__Directions for this task__. Transcribe every entry verbatim; omit pictures.
(Data extracts)
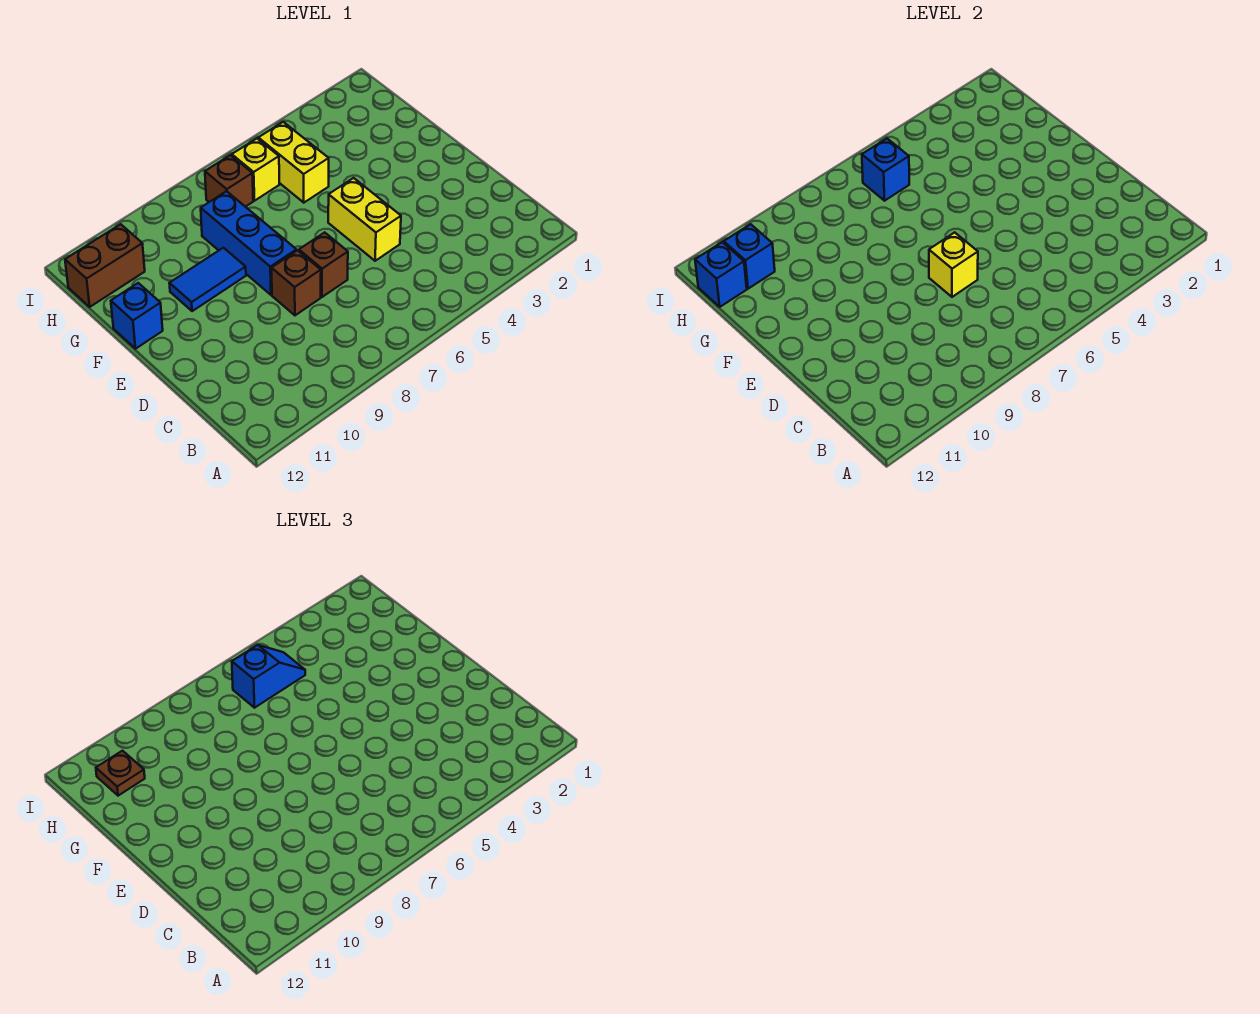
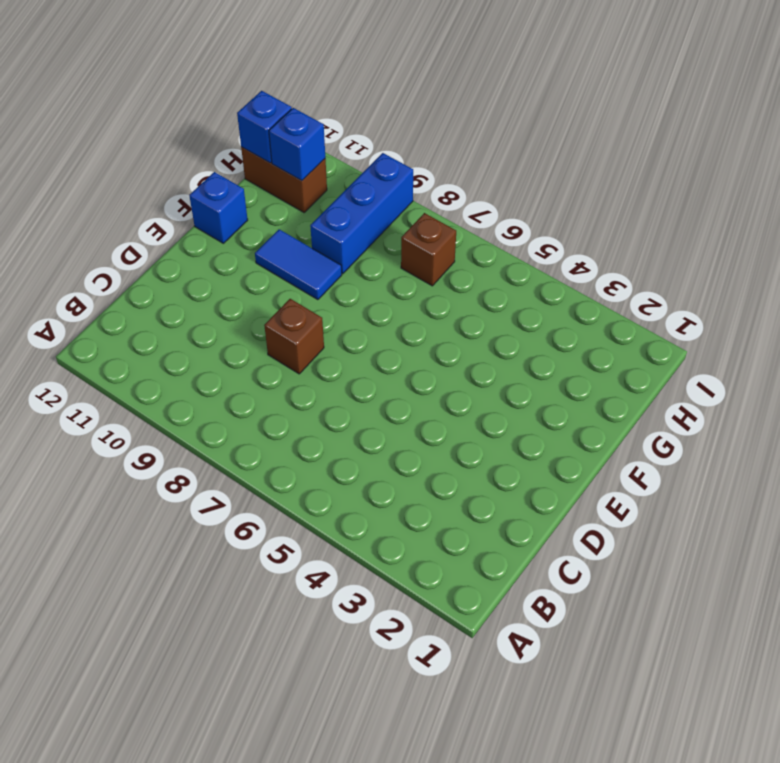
blue brick G9:I9 level 1 -> blue brick E8:G8 level 1
none -> yellow brick D5:E5 level 1
none -> brown brick D7 level 1
none -> yellow brick G5:H5 level 1

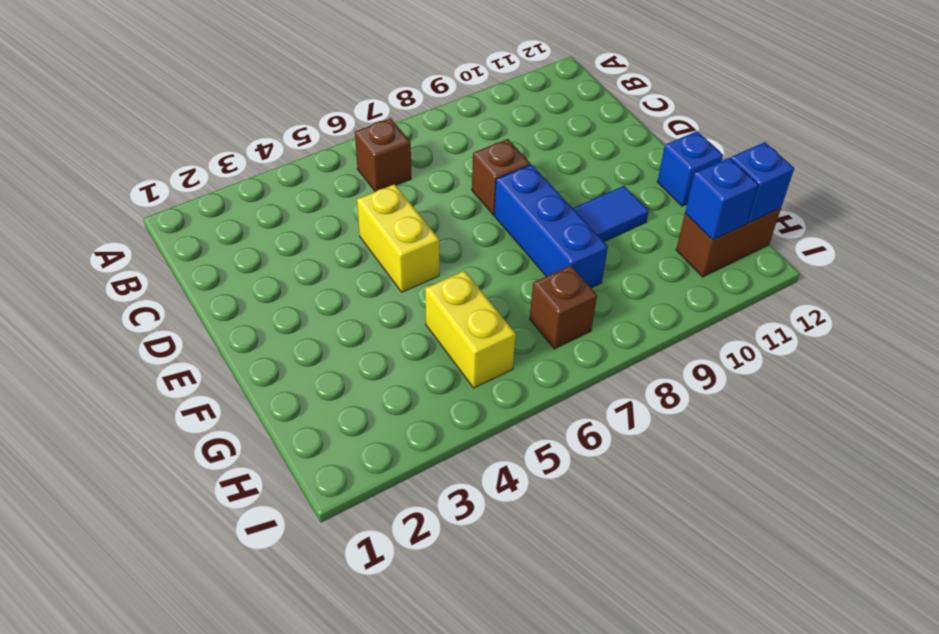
brown brick B6 level 1 -> brown brick D7 level 1
none -> yellow brick H6 level 1
none -> yellow brick D7 level 2
none -> blue brick H6 level 2

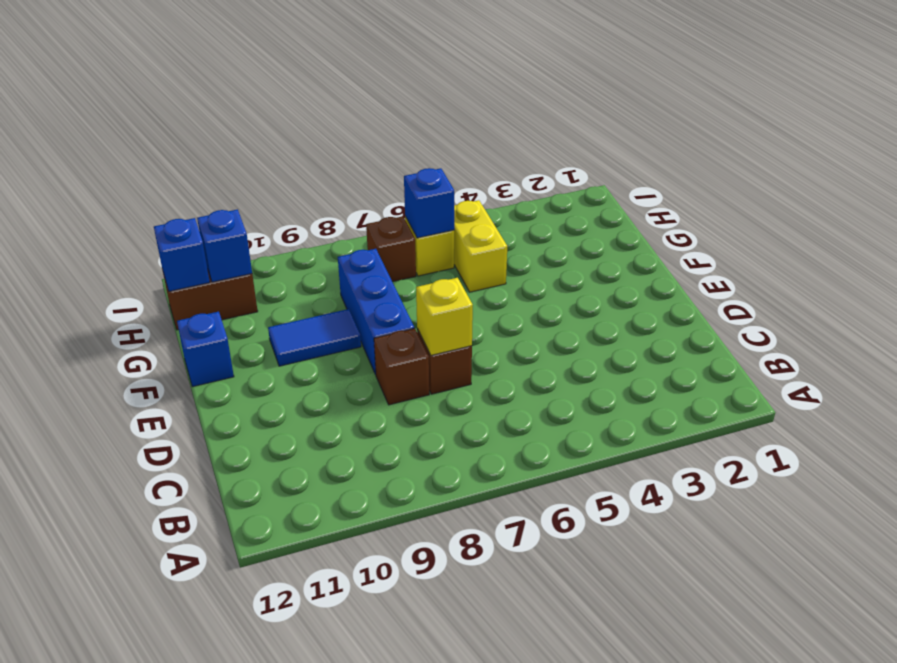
none -> yellow brick D5:E5 level 1
none -> blue slope H5:H6 level 3 top 6
none -> brown plate H11 level 3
(End Data extracts)
__Task solution__.
blue brick G9:I9 level 1 -> blue brick E8:G8 level 1
none -> yellow brick D5:E5 level 1
none -> brown brick D7 level 1
none -> yellow brick G5:H5 level 1

brown brick B6 level 1 -> brown brick D7 level 1
none -> yellow brick H6 level 1
none -> yellow brick D7 level 2
none -> blue brick H6 level 2

none -> yellow brick D5:E5 level 1
none -> blue slope H5:H6 level 3 top 6
none -> brown plate H11 level 3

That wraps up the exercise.